*** SOURCE MATERIAL ***

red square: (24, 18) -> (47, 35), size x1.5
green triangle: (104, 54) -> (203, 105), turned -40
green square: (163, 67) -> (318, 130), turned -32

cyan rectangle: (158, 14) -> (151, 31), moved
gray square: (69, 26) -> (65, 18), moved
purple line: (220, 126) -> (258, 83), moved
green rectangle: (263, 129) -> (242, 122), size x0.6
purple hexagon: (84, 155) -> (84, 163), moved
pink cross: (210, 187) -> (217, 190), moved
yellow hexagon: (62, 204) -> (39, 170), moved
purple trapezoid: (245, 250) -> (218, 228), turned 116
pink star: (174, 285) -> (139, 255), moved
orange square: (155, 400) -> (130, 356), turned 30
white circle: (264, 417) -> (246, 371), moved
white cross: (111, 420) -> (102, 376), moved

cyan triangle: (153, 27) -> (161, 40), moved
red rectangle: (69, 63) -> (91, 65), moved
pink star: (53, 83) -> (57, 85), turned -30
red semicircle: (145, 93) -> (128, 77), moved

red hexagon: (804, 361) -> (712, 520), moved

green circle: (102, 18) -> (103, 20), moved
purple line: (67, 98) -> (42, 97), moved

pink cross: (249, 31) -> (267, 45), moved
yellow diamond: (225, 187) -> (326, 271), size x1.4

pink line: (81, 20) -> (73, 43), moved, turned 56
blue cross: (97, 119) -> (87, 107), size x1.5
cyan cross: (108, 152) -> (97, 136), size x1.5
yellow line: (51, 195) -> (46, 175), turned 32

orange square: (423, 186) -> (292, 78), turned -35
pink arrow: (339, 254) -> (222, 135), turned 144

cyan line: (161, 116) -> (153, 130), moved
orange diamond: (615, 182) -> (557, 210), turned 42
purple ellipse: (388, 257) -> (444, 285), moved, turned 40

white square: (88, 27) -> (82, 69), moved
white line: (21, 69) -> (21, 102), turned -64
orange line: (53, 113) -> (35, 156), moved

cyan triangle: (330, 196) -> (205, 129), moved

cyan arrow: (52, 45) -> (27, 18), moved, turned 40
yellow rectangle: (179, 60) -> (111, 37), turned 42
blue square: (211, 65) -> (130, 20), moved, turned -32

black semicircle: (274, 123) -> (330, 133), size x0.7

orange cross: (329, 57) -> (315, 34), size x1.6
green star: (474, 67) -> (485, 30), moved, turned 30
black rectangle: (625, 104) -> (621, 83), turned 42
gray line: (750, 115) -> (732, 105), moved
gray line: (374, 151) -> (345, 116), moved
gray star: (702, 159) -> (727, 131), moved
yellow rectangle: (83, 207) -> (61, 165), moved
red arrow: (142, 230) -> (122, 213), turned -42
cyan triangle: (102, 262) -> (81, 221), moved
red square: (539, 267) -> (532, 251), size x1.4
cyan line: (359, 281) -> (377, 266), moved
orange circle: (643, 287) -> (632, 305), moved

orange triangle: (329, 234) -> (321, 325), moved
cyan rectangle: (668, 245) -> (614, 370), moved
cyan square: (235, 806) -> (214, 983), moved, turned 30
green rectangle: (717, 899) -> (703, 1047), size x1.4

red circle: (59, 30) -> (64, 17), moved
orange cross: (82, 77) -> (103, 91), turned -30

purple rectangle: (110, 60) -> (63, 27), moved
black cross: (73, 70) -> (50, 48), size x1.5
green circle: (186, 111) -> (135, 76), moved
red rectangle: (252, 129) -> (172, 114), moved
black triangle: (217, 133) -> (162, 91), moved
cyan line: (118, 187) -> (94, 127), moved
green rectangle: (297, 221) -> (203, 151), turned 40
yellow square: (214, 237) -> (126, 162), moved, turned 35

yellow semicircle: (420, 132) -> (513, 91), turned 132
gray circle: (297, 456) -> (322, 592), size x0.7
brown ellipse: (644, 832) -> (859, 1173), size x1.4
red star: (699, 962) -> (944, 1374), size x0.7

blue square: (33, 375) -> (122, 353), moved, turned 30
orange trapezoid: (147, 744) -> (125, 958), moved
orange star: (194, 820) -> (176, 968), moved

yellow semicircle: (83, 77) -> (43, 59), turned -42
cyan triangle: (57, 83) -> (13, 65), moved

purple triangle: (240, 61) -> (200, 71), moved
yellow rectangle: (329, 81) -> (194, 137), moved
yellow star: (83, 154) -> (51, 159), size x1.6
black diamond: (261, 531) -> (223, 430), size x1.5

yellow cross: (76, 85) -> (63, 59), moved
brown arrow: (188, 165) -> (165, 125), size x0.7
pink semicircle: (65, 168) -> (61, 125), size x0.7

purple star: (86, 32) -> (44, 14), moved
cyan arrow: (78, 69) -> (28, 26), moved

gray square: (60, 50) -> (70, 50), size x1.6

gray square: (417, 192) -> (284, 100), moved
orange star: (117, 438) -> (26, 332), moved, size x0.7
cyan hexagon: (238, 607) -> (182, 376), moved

***

For each line of the entries that contains the word "white", make a copy.

» REPLY
white circle: (264, 417) -> (246, 371), moved
white cross: (111, 420) -> (102, 376), moved
white square: (88, 27) -> (82, 69), moved
white line: (21, 69) -> (21, 102), turned -64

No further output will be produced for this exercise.